■ Dataset extract:

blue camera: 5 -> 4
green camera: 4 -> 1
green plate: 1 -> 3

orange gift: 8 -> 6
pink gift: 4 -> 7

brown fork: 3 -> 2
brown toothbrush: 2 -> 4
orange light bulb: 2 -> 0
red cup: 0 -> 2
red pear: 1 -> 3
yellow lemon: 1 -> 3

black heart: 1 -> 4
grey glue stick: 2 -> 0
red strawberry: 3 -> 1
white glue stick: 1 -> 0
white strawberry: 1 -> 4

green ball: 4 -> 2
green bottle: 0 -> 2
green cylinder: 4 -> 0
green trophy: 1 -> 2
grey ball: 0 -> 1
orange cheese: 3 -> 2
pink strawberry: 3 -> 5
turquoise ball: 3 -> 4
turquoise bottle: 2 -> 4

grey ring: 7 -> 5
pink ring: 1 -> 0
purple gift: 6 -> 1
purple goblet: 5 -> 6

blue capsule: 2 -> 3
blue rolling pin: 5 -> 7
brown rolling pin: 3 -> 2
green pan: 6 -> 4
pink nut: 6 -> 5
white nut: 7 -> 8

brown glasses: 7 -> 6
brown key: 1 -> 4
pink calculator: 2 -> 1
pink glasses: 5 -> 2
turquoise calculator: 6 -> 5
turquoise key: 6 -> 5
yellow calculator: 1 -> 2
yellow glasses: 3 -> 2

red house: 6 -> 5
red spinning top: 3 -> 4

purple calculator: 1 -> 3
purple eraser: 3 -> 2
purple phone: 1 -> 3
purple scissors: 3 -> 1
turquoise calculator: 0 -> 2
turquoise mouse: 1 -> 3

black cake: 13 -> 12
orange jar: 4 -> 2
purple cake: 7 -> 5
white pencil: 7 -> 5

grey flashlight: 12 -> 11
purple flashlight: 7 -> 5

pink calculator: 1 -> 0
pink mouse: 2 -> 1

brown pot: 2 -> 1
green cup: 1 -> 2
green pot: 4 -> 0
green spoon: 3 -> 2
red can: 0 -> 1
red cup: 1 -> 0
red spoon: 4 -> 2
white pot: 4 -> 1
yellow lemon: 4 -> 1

■ Exercise requirements: Write out each entry again, character for character.

■ Expected answer:
blue camera: 5 -> 4
green camera: 4 -> 1
green plate: 1 -> 3

orange gift: 8 -> 6
pink gift: 4 -> 7

brown fork: 3 -> 2
brown toothbrush: 2 -> 4
orange light bulb: 2 -> 0
red cup: 0 -> 2
red pear: 1 -> 3
yellow lemon: 1 -> 3

black heart: 1 -> 4
grey glue stick: 2 -> 0
red strawberry: 3 -> 1
white glue stick: 1 -> 0
white strawberry: 1 -> 4

green ball: 4 -> 2
green bottle: 0 -> 2
green cylinder: 4 -> 0
green trophy: 1 -> 2
grey ball: 0 -> 1
orange cheese: 3 -> 2
pink strawberry: 3 -> 5
turquoise ball: 3 -> 4
turquoise bottle: 2 -> 4

grey ring: 7 -> 5
pink ring: 1 -> 0
purple gift: 6 -> 1
purple goblet: 5 -> 6

blue capsule: 2 -> 3
blue rolling pin: 5 -> 7
brown rolling pin: 3 -> 2
green pan: 6 -> 4
pink nut: 6 -> 5
white nut: 7 -> 8

brown glasses: 7 -> 6
brown key: 1 -> 4
pink calculator: 2 -> 1
pink glasses: 5 -> 2
turquoise calculator: 6 -> 5
turquoise key: 6 -> 5
yellow calculator: 1 -> 2
yellow glasses: 3 -> 2

red house: 6 -> 5
red spinning top: 3 -> 4

purple calculator: 1 -> 3
purple eraser: 3 -> 2
purple phone: 1 -> 3
purple scissors: 3 -> 1
turquoise calculator: 0 -> 2
turquoise mouse: 1 -> 3

black cake: 13 -> 12
orange jar: 4 -> 2
purple cake: 7 -> 5
white pencil: 7 -> 5

grey flashlight: 12 -> 11
purple flashlight: 7 -> 5

pink calculator: 1 -> 0
pink mouse: 2 -> 1

brown pot: 2 -> 1
green cup: 1 -> 2
green pot: 4 -> 0
green spoon: 3 -> 2
red can: 0 -> 1
red cup: 1 -> 0
red spoon: 4 -> 2
white pot: 4 -> 1
yellow lemon: 4 -> 1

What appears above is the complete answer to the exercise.